**STATED EXERCISE:** Pull out every line of the data that contains the string "appoggiatura". Case matters.
=== DATA EXCERPTS ===
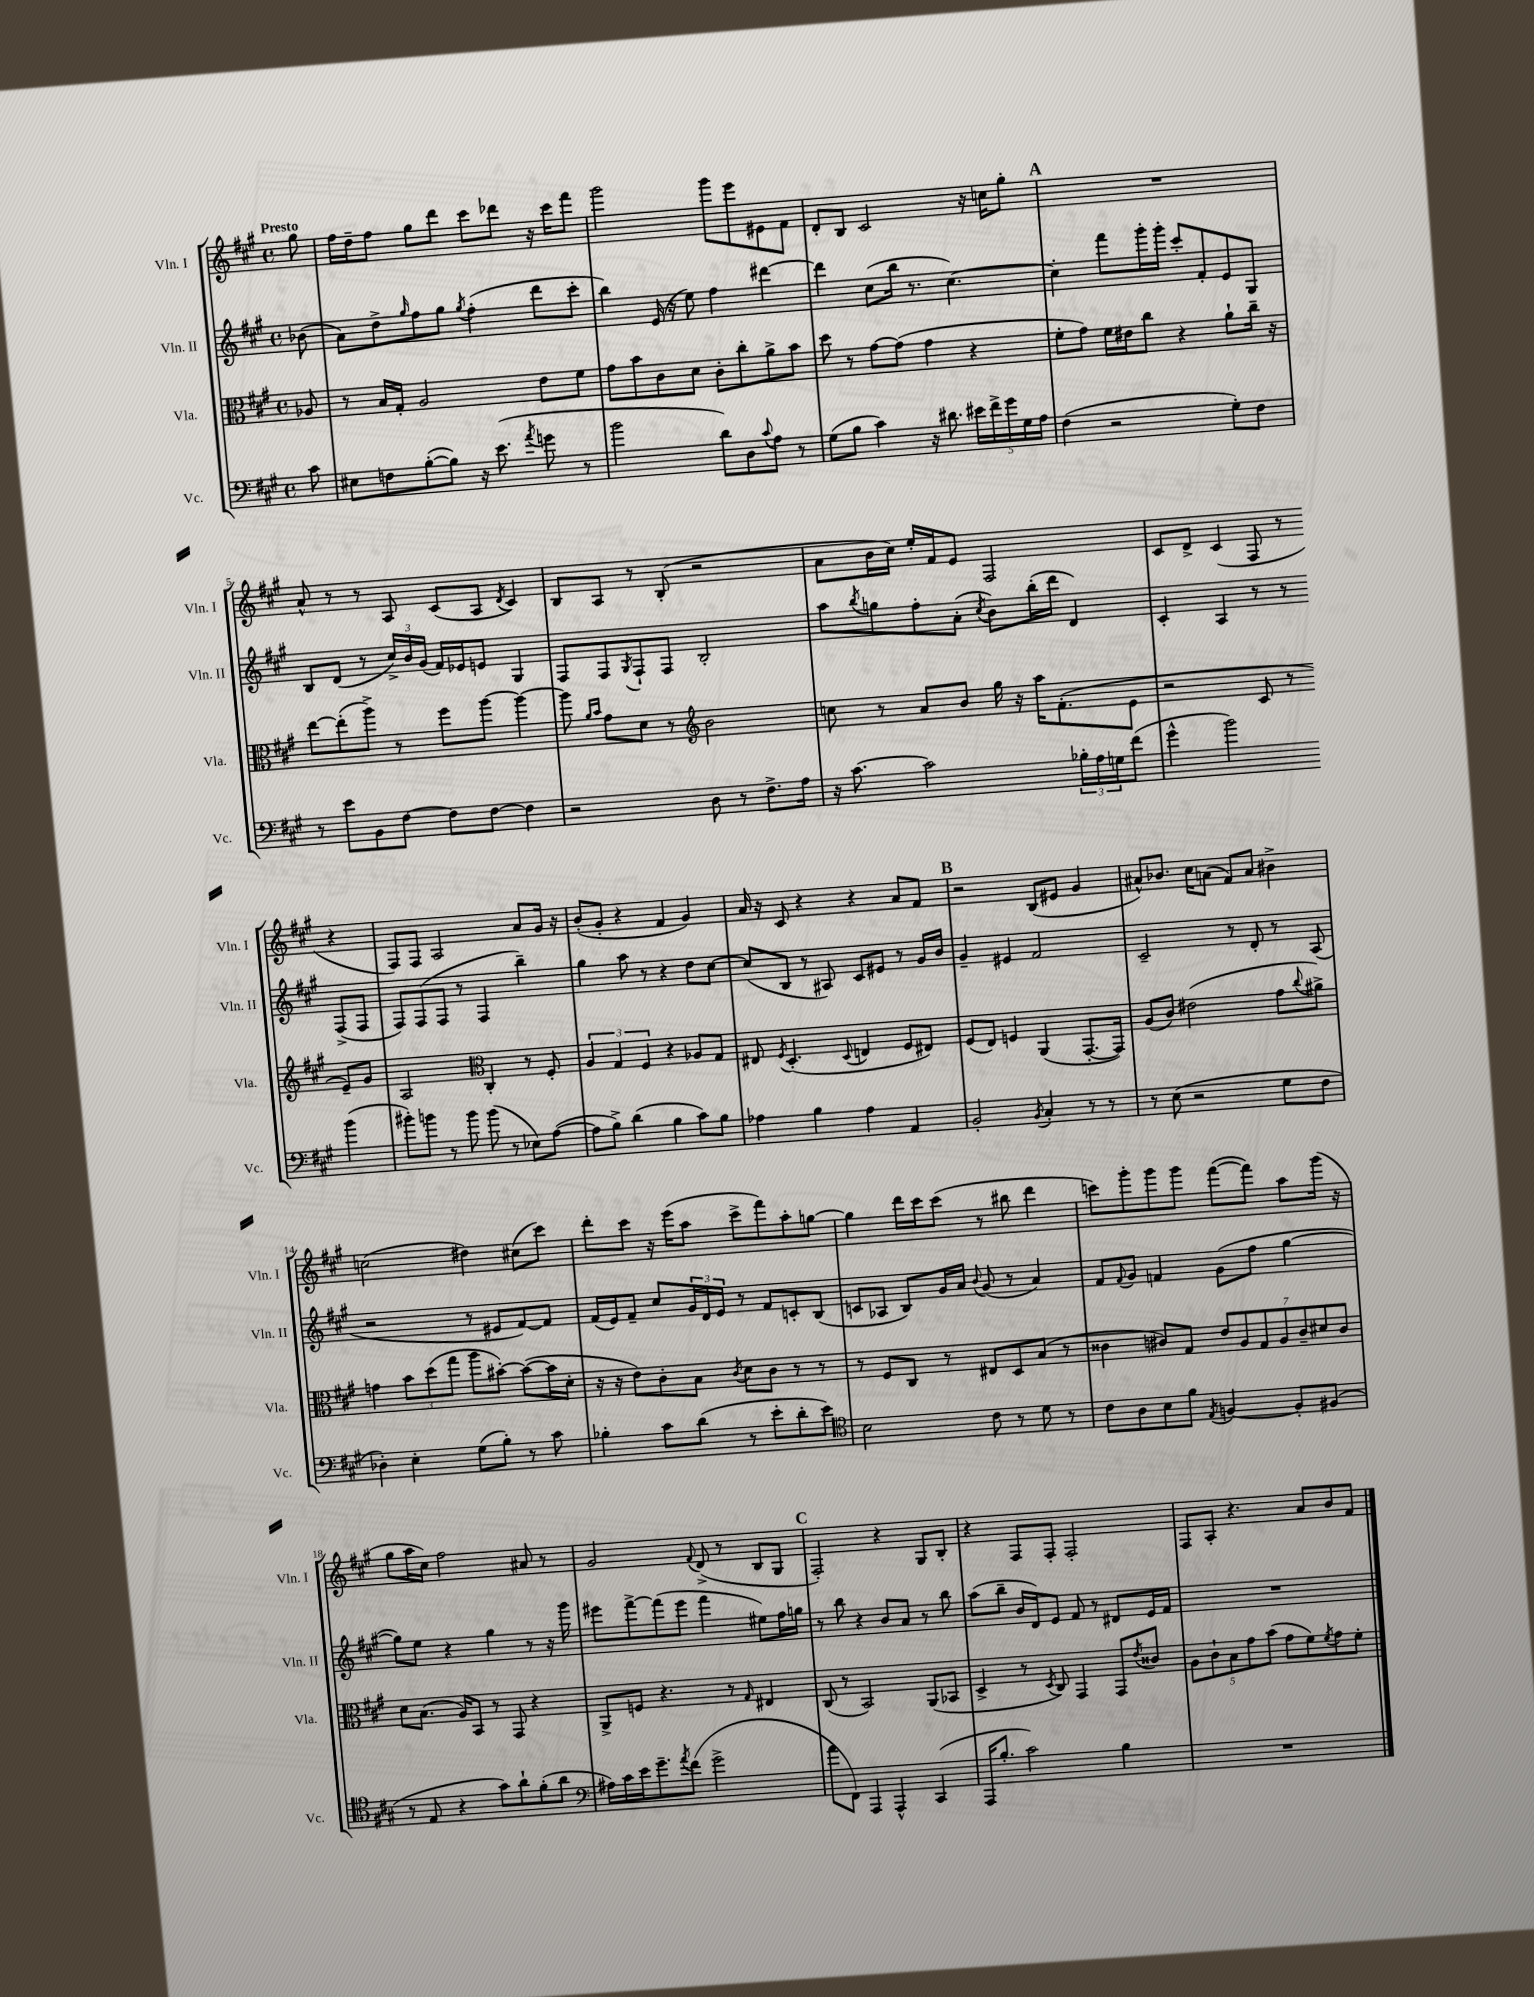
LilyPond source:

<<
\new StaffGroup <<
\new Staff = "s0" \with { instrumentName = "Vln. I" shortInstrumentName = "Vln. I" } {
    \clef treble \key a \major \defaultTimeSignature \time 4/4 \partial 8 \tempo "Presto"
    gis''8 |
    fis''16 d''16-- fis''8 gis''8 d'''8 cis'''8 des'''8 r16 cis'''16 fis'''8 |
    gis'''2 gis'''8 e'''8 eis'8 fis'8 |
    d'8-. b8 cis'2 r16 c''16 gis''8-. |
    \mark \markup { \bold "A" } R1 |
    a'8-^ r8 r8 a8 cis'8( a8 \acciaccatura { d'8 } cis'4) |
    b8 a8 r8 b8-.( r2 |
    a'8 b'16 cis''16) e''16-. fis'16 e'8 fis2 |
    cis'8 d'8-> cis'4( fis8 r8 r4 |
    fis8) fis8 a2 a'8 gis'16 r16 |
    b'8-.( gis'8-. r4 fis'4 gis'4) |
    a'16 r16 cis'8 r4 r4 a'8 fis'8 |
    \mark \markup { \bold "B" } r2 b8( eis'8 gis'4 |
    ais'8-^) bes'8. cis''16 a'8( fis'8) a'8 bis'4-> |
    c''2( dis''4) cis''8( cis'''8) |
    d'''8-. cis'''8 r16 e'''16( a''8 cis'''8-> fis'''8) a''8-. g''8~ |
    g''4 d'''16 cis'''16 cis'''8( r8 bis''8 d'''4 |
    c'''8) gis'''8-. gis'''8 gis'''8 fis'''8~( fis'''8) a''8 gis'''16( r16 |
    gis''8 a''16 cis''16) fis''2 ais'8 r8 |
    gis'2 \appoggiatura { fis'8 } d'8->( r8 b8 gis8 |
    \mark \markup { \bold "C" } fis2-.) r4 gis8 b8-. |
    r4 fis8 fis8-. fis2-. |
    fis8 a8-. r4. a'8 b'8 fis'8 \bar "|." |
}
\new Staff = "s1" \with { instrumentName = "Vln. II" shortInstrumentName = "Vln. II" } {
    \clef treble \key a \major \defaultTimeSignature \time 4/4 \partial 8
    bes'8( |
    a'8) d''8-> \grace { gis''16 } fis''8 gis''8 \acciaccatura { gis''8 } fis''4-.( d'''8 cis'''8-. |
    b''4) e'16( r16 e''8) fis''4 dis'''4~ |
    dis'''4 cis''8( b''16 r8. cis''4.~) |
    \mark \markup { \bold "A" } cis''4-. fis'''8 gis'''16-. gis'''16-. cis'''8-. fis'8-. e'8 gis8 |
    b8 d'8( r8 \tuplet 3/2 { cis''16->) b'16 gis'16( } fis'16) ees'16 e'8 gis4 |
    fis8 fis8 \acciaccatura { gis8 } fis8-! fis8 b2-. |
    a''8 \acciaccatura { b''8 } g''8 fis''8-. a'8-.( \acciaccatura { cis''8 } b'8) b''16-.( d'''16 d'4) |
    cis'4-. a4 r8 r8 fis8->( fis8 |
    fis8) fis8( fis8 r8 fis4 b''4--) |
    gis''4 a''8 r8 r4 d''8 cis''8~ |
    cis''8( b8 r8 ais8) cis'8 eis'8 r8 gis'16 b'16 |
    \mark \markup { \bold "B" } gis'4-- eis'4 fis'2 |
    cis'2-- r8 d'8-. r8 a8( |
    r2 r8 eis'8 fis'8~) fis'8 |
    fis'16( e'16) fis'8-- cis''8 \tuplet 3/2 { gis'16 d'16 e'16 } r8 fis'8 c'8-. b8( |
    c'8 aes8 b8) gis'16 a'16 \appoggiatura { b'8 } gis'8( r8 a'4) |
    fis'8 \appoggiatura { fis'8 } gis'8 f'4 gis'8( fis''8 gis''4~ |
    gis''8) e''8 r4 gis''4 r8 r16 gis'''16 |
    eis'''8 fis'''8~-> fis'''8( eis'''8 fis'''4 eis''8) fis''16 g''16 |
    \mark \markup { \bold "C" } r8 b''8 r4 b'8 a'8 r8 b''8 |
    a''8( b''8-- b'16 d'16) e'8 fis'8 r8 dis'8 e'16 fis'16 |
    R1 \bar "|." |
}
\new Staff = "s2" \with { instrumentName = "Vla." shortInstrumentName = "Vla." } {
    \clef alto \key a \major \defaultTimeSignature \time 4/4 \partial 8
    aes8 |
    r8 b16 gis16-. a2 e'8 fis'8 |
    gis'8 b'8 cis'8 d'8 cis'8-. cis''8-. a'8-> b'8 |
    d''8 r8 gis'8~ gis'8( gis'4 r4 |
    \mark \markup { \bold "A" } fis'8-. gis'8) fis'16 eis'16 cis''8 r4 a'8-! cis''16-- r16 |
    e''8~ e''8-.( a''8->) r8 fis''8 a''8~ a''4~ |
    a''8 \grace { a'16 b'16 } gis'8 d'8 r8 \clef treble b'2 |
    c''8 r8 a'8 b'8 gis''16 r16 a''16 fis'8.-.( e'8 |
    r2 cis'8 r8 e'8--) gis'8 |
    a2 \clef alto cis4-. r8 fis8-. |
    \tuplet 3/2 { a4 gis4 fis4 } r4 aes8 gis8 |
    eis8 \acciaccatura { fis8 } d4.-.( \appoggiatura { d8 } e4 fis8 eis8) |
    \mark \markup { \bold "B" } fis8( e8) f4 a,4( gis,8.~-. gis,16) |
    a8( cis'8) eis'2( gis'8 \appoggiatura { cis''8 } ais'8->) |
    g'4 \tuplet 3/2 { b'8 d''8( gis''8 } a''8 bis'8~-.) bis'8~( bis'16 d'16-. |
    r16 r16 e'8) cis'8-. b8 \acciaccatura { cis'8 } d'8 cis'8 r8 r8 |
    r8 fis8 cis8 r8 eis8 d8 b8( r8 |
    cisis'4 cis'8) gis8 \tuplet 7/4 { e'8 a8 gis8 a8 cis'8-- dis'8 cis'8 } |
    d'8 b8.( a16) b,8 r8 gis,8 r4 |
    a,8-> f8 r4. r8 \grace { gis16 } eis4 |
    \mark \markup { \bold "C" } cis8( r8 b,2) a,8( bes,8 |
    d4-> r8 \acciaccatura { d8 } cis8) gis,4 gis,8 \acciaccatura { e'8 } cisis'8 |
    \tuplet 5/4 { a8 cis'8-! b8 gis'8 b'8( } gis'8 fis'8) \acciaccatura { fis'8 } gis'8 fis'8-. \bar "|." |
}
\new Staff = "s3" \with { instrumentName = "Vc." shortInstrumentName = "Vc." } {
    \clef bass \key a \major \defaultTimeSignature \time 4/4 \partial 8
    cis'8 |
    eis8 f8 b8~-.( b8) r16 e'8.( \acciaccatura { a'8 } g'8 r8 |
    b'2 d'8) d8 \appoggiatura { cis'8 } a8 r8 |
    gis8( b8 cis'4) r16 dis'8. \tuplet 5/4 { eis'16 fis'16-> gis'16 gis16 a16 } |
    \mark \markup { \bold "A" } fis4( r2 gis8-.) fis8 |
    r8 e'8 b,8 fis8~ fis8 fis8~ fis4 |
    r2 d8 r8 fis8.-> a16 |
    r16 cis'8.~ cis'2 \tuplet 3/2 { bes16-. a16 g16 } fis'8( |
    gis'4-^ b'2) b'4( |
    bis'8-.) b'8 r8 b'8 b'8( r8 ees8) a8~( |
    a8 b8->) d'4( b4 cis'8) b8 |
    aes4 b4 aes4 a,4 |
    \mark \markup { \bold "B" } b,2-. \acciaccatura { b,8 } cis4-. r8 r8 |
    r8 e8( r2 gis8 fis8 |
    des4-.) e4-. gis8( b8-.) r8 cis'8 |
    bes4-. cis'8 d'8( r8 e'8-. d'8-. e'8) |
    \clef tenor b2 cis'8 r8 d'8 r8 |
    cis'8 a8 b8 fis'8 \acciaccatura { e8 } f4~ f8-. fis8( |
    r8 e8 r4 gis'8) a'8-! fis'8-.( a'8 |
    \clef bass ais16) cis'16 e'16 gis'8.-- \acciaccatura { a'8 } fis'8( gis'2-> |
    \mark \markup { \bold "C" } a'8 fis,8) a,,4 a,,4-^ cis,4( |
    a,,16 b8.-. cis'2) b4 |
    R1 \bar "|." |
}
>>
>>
===
**OUTPUT OF THE EXERCISE:**
    gis'2 \appoggiatura { fis'8 } d'8->( r8 b8 gis8 |
    c'8 aes8 b8) gis'16 a'16 \appoggiatura { b'8 } gis'8( r8 a'4) |
    fis'8 \appoggiatura { fis'8 } gis'8 f'4 gis'8( fis''8 gis''4~ |
    eis8 \acciaccatura { fis8 } d4.-.( \appoggiatura { d8 } e4 fis8 eis8) |
    a8( cis'8) eis'2( gis'8 \appoggiatura { cis''8 } ais'8->) |
    b'2 d'8) d8 \appoggiatura { cis'8 } a8 r8 |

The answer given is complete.